• **TASK DIRECTIONS**
Return the listing below unchanged, but without pictures.

• **DATA SEGMENT**
[Start of Attachment]

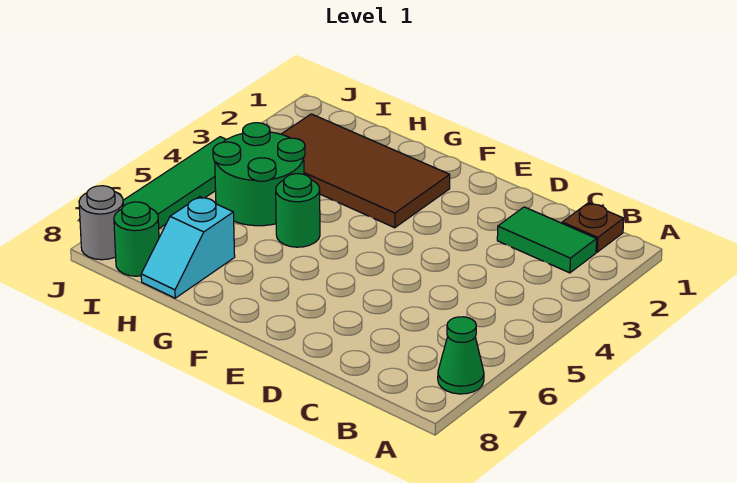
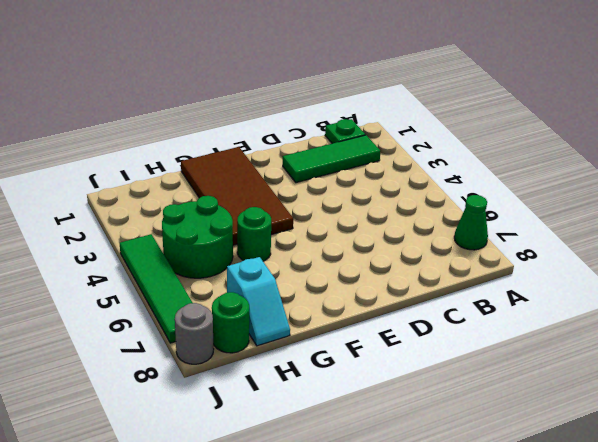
brown plate B1 level 1 -> green plate B1 level 1
green tile B2:C2 level 1 -> green tile B2:D2 level 1
brown tile F2:I3 level 1 -> brown tile F1:G4 level 1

[End of Attachment]

• **EXERCISE SOLUTION**
brown plate B1 level 1 -> green plate B1 level 1
green tile B2:C2 level 1 -> green tile B2:D2 level 1
brown tile F2:I3 level 1 -> brown tile F1:G4 level 1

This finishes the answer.